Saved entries
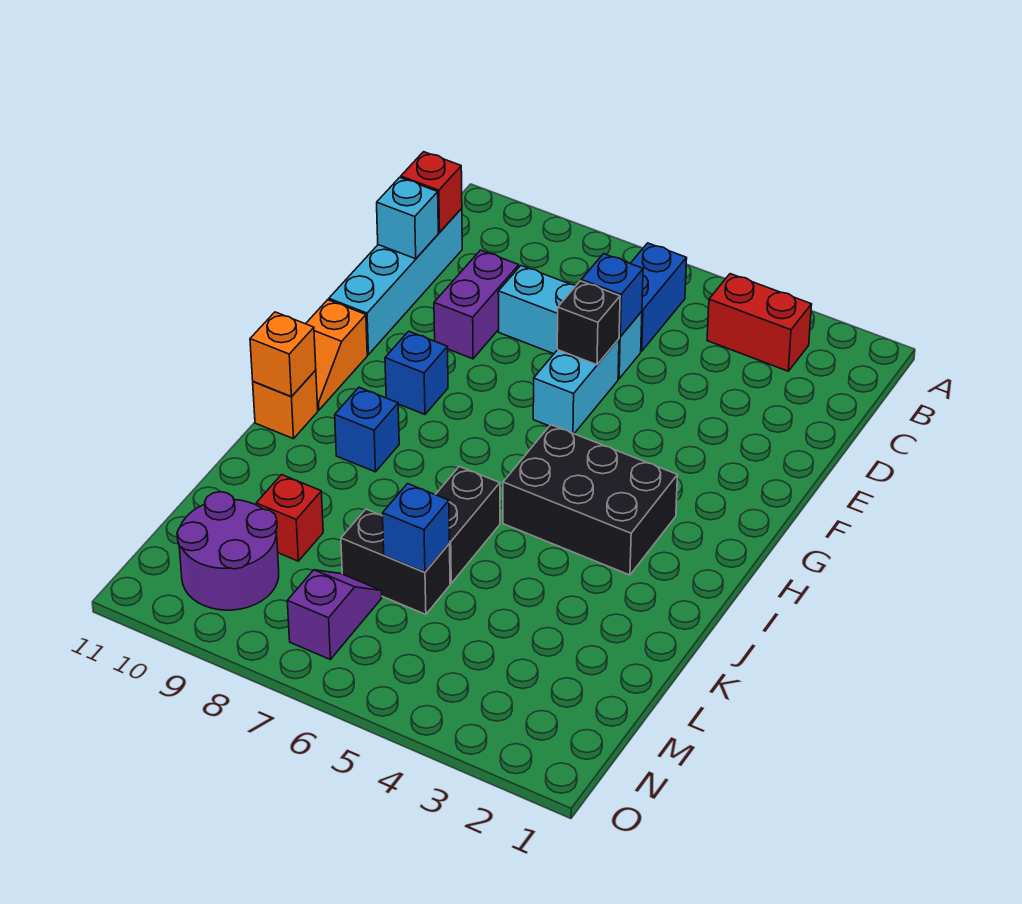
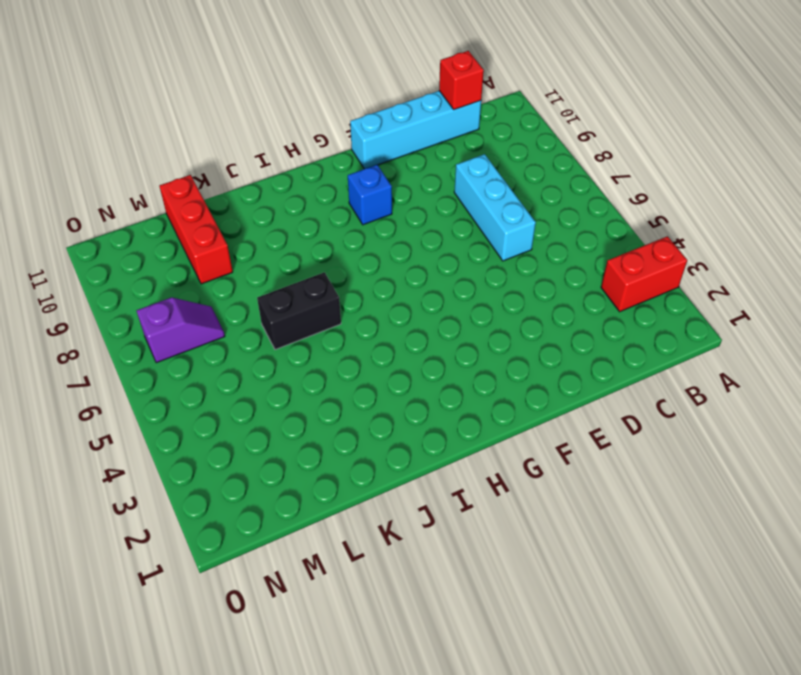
red brick A3:B3 level 1 -> red brick B3:B4 level 1
red brick L9:L11 level 1 -> red brick L9 level 1
none -> blue brick B6:C6 level 1
none -> purple brick D9:E9 level 1
none -> cyan brick E6:F6 level 1

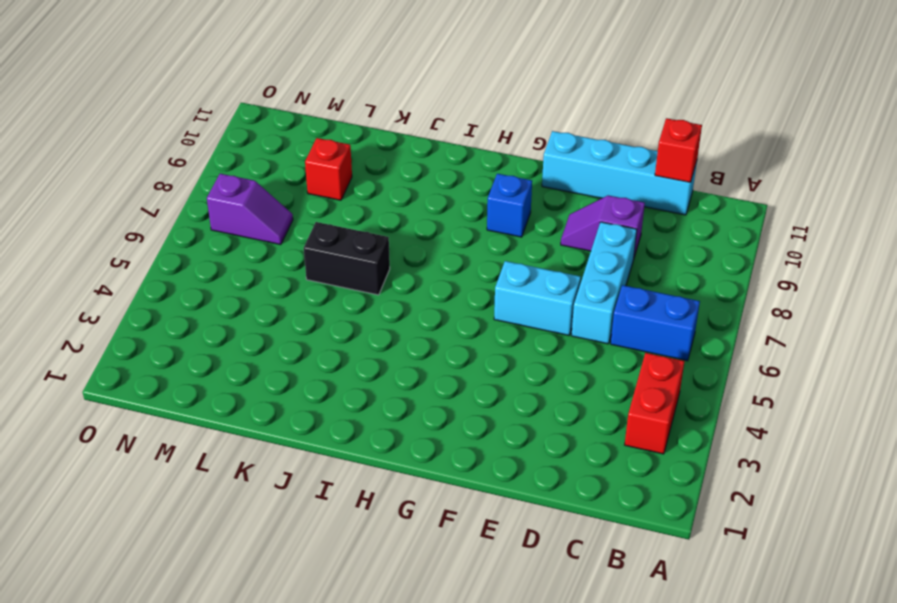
purple slope D9:E9 level 1 top D -> purple brick D9:E9 level 1
none -> orange slope G11:H11 level 1 top G
none -> black brick H3:I5 level 1
none -> blue brick I9 level 1

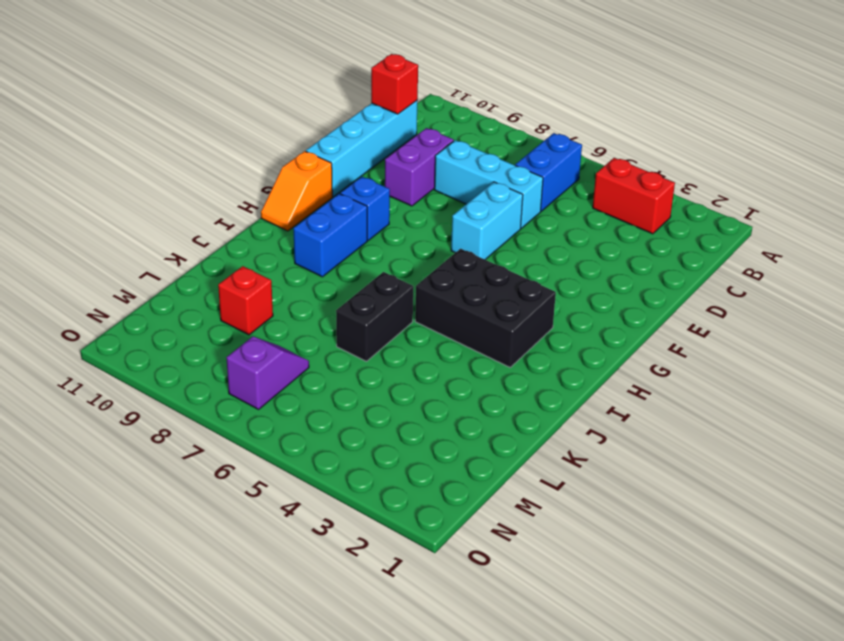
blue brick H9:I9 level 1 -> blue brick I9 level 1
none -> orange brick I11 level 1
none -> black brick L6:L7 level 1
none -> purple round brick M9:N10 level 1

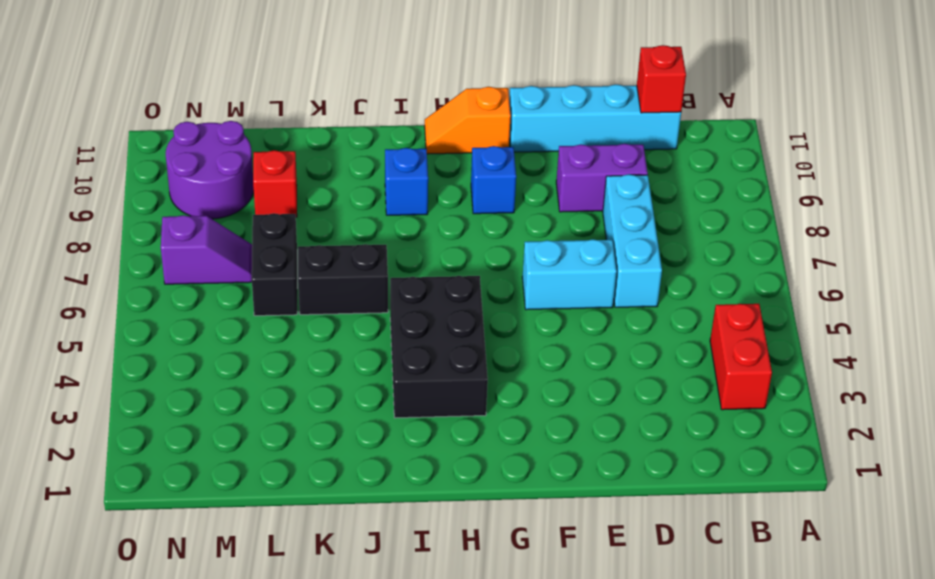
none -> blue brick B6:C6 level 1
none -> orange brick I11 level 1
none -> blue brick D6 level 2

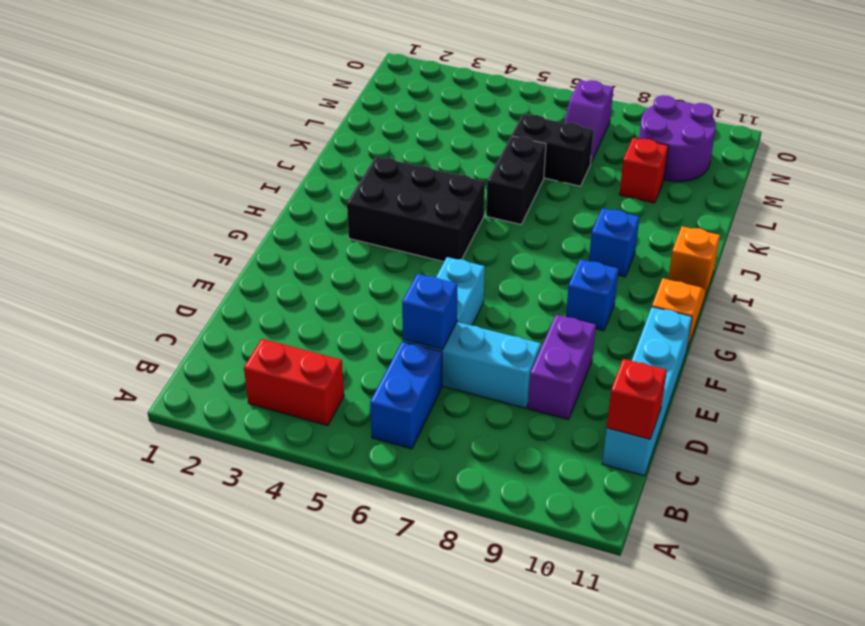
none -> cyan brick D11 level 2
none -> black brick E6 level 2
none -> orange brick I11 level 2

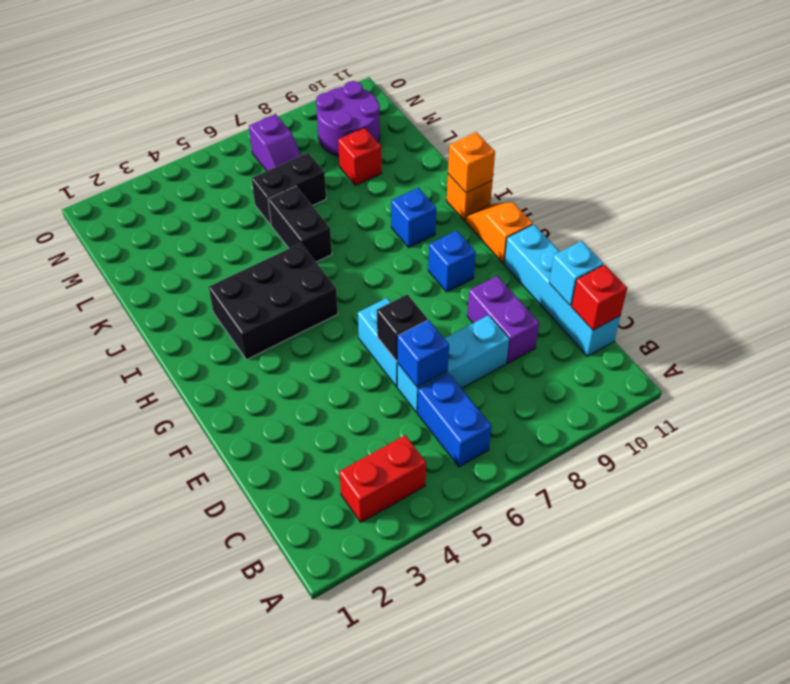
none -> blue brick L6 level 2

• **YOUR GOAL**:
All lines in the entries above that hold the word "blue" need to be copied.

• **WRITTEN REPLY**:
none -> blue brick B6:C6 level 1
none -> blue brick I9 level 1
blue brick H9:I9 level 1 -> blue brick I9 level 1
none -> blue brick B6:C6 level 1
none -> blue brick D6 level 2
none -> blue brick L6 level 2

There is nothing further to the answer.